Collect every line below that contains the word "semicircle".

◇ ◇ ◇ ◇ ◇ ◇ ◇

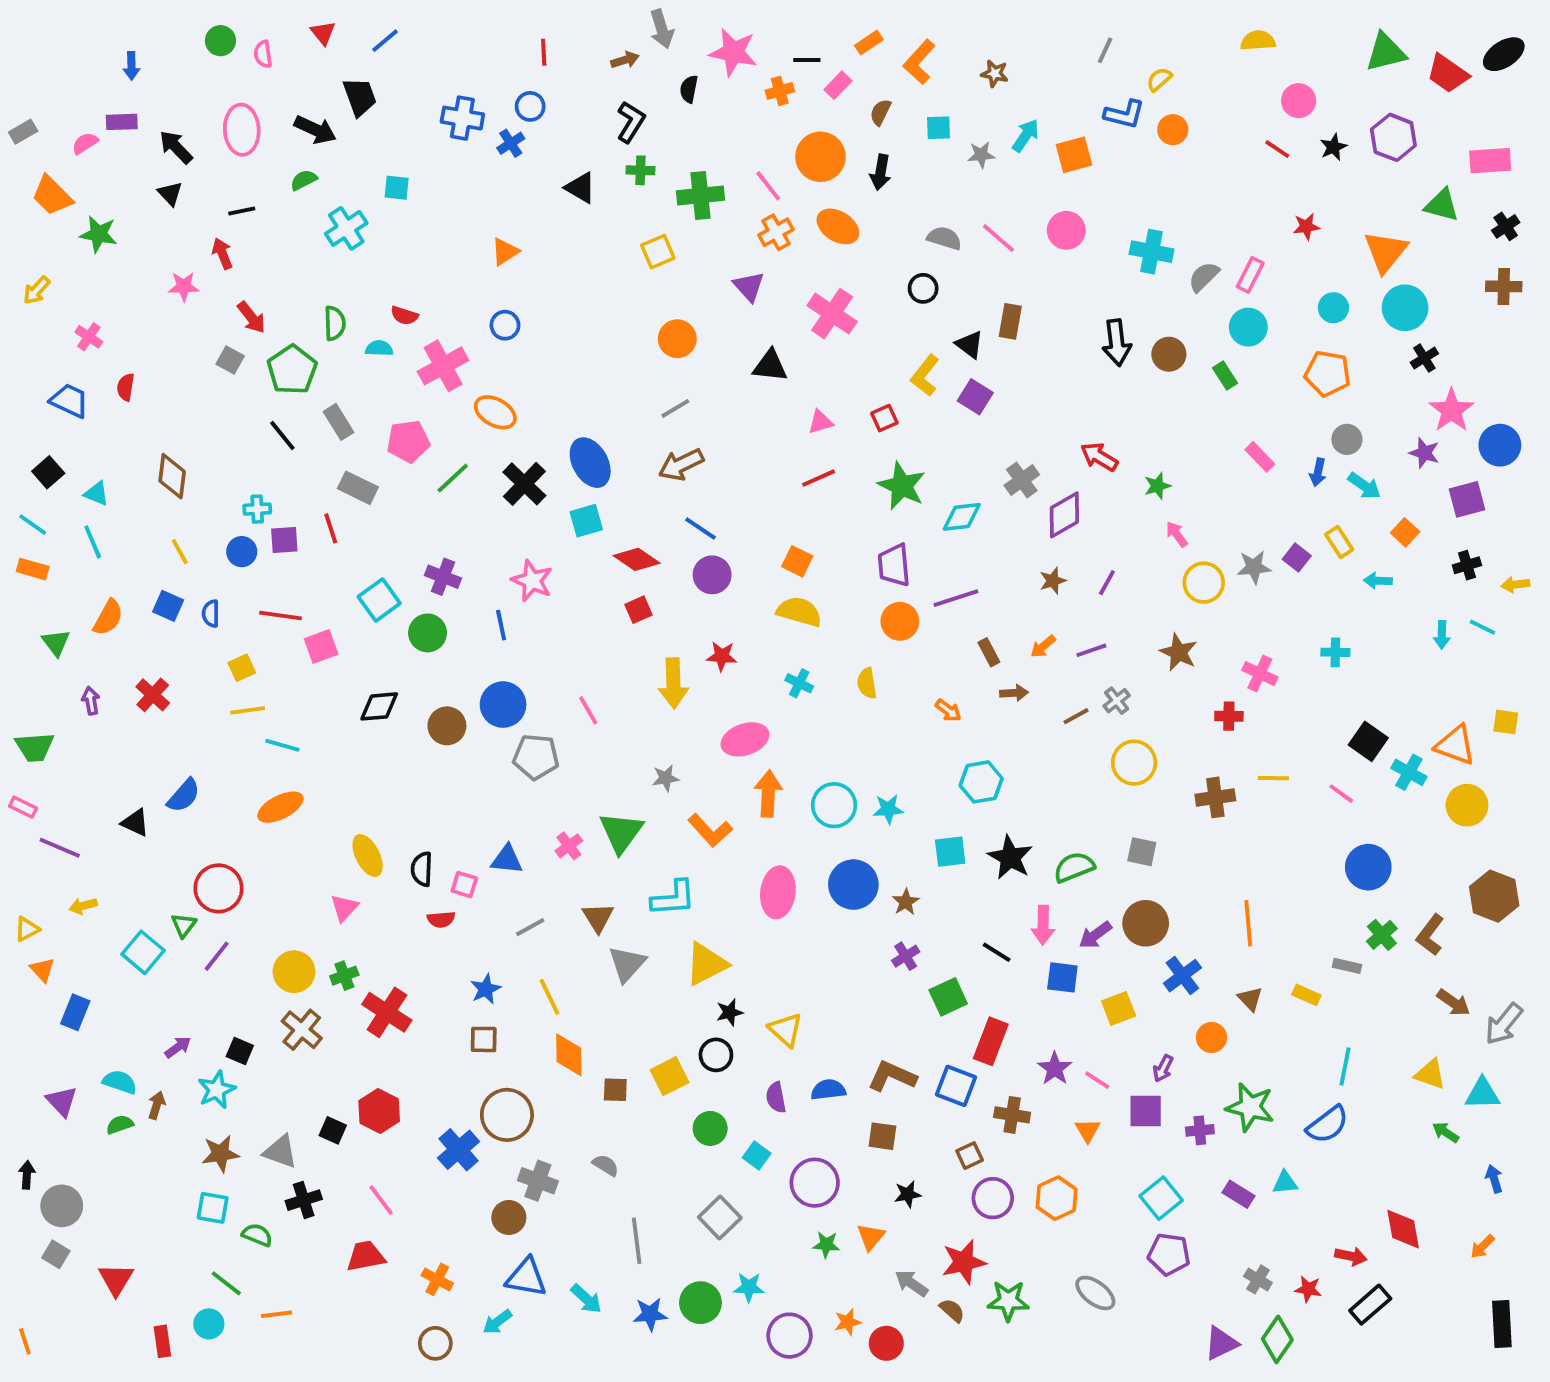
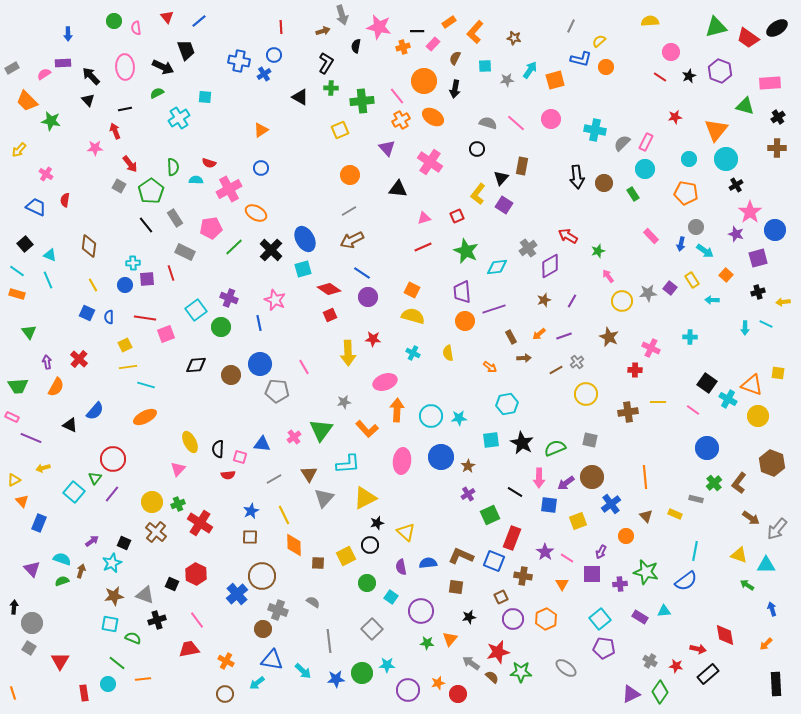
black triangle: (970, 345) -> (501, 178), turned 35
orange semicircle: (108, 617) -> (56, 387), moved

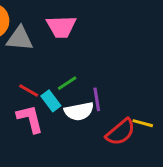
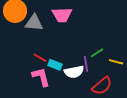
green line: (67, 83) -> (97, 53), moved
cyan rectangle: (51, 101) -> (55, 65), turned -32
yellow line: (143, 123) -> (116, 62), moved

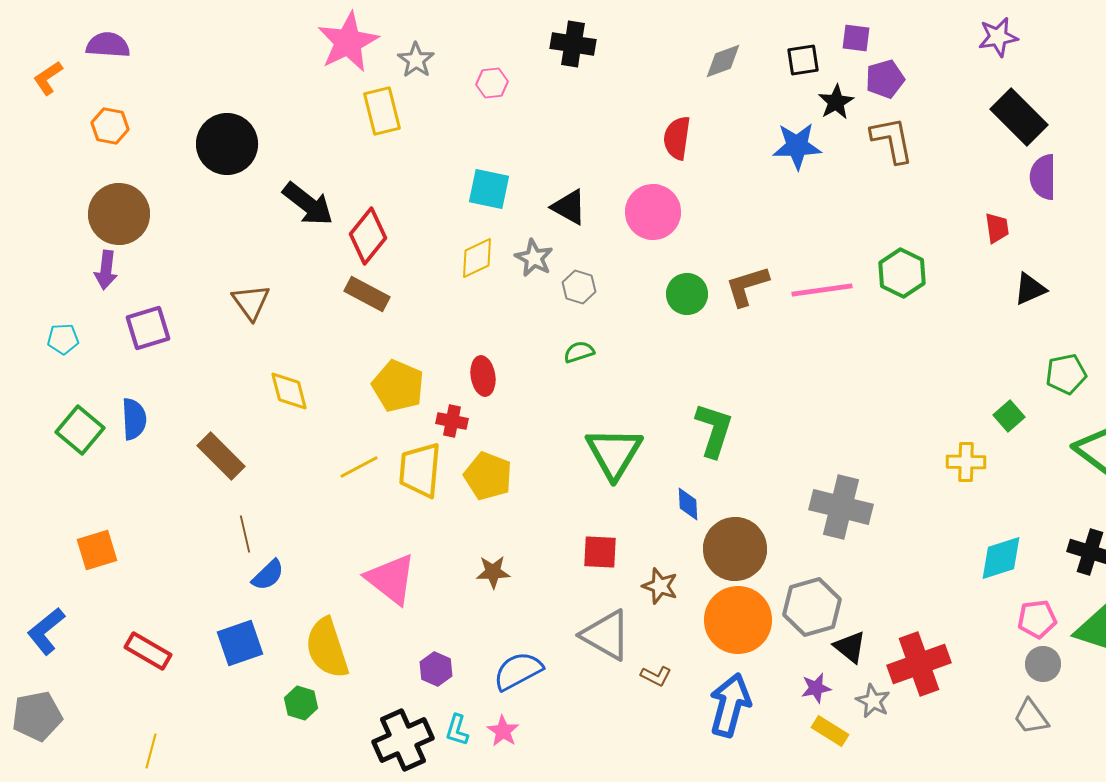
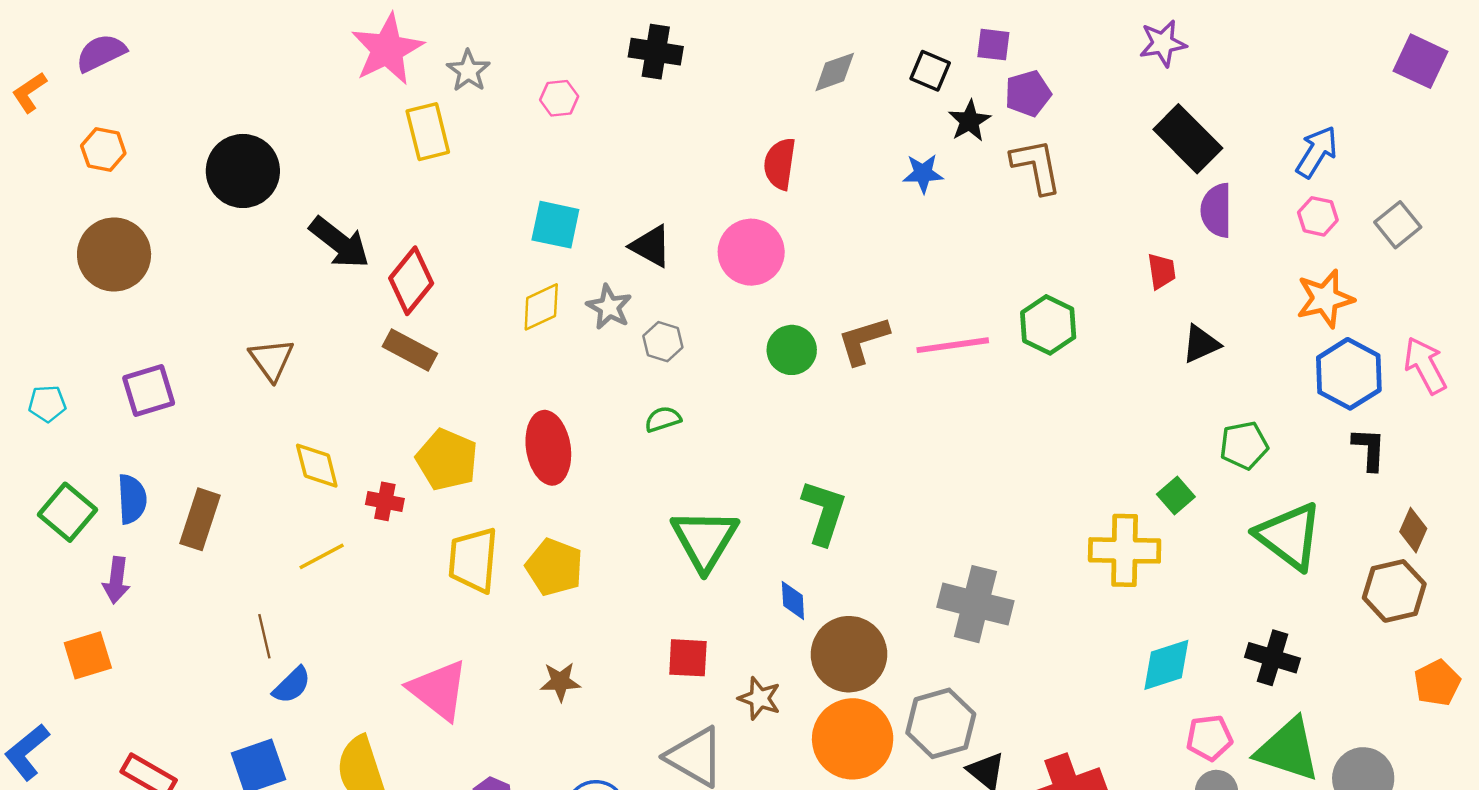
purple semicircle: (108, 45) -> (101, 53), turned -30
black square: (803, 60) -> (930, 71), turned 32
blue star: (797, 146) -> (923, 173), size x0.7
purple arrow: (106, 270) -> (116, 580), moved
red ellipse: (483, 376) -> (548, 448), size x1.5
red cross: (452, 421) -> (385, 501), moved
brown rectangle: (221, 456) -> (200, 519), moved, turned 63
yellow cross: (966, 462) -> (1125, 550), size x1.5
yellow line: (359, 467) -> (322, 556), moved

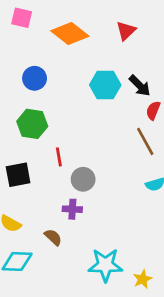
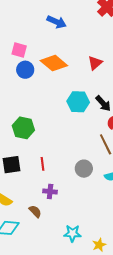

◇ ◇ ◇ ◇ ◇ ◇ ◇

_Exercise response_:
orange semicircle: (108, 617) -> (56, 387), moved
purple semicircle: (108, 45) -> (101, 53), turned -30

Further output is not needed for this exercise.